Goal of the exercise
Copy out every line of the listing in which "FILT" appears.

-----

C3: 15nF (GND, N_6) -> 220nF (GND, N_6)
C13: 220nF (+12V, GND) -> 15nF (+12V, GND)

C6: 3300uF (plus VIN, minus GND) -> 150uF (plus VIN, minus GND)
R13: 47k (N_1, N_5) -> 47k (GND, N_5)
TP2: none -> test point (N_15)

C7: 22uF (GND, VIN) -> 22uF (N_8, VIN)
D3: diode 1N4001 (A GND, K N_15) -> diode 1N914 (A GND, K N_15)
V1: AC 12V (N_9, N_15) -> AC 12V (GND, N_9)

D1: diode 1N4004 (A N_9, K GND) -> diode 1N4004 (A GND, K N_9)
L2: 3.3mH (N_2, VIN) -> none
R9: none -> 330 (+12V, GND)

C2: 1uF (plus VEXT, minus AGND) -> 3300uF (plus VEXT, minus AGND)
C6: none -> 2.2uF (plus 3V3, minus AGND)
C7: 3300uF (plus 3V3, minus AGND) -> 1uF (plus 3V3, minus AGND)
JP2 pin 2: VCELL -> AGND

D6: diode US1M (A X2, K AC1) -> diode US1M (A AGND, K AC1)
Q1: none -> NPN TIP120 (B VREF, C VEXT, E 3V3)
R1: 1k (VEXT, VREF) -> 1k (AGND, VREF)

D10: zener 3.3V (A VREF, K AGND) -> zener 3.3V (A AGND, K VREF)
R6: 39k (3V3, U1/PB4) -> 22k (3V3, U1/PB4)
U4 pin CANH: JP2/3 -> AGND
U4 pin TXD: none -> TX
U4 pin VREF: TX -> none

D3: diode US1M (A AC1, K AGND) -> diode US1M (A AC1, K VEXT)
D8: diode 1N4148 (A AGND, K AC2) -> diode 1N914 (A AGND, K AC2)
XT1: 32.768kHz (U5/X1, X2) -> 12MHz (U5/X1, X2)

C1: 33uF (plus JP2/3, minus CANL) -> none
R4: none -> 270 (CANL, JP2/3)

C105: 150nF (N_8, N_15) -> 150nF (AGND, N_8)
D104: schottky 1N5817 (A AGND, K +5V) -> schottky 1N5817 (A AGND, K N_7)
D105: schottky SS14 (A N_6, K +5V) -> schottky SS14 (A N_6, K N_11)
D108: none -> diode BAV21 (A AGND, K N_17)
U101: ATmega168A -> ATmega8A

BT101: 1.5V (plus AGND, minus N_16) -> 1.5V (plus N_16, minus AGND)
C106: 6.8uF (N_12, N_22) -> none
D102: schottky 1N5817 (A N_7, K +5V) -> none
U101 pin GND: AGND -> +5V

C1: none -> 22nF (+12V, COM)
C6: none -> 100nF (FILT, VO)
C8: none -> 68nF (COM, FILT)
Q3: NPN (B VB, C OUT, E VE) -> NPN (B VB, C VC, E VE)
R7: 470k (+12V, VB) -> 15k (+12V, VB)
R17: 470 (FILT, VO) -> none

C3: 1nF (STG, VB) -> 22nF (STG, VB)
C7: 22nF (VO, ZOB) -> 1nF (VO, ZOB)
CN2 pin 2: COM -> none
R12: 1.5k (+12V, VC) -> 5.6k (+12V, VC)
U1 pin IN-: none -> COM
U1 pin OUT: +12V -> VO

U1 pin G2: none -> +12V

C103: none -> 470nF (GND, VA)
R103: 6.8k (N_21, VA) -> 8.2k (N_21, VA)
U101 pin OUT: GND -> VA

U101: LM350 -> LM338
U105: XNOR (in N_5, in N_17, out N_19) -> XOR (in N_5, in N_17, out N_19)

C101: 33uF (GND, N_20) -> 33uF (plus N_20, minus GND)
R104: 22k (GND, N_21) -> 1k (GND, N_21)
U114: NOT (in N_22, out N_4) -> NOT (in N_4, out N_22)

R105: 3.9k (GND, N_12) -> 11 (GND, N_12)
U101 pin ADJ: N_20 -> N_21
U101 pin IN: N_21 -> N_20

-----

Your response
C6: none -> 100nF (FILT, VO)
C8: none -> 68nF (COM, FILT)
R17: 470 (FILT, VO) -> none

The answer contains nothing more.